Where does "ficha" occur in the listing? Copy every line that holds it.

____

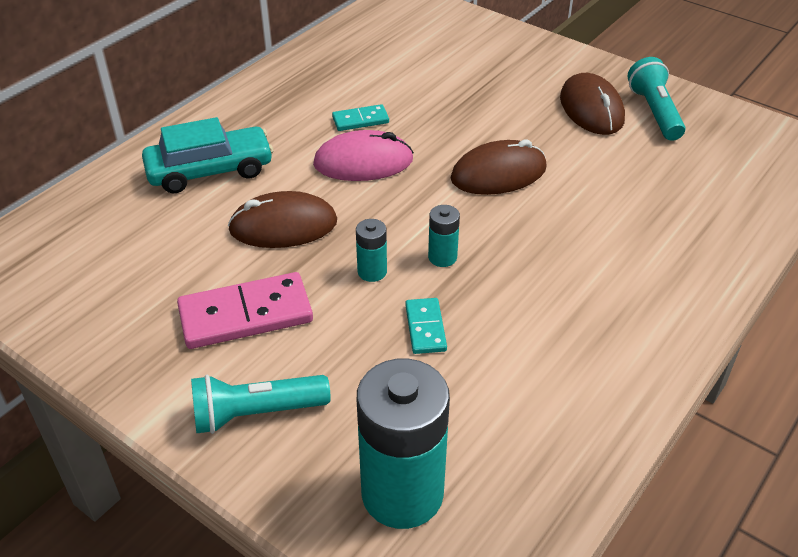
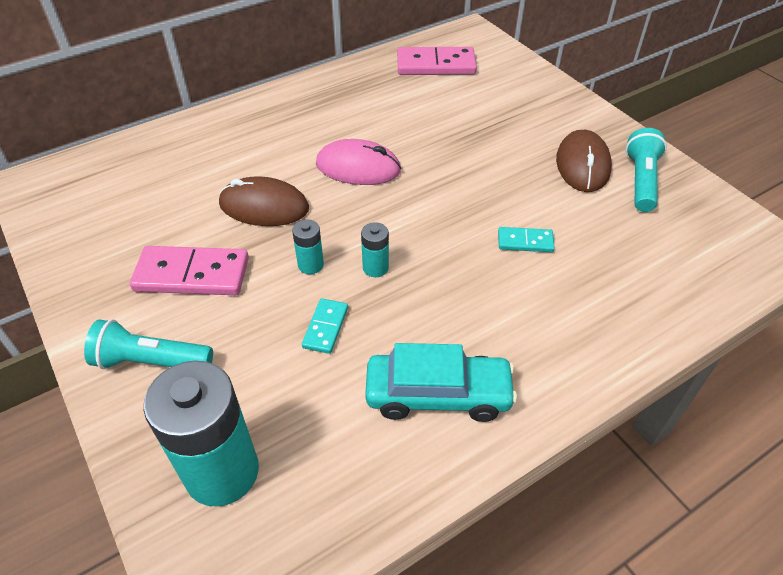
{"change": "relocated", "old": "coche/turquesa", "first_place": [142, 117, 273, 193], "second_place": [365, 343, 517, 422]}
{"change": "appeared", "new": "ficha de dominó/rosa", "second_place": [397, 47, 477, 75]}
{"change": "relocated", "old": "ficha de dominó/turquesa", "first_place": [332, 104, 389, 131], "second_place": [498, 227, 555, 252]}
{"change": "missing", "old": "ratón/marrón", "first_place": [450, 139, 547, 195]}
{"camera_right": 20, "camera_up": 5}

____

● **Result of this exercise**:
{"change": "appeared", "new": "ficha de dominó/rosa", "second_place": [397, 47, 477, 75]}
{"change": "relocated", "old": "ficha de dominó/turquesa", "first_place": [332, 104, 389, 131], "second_place": [498, 227, 555, 252]}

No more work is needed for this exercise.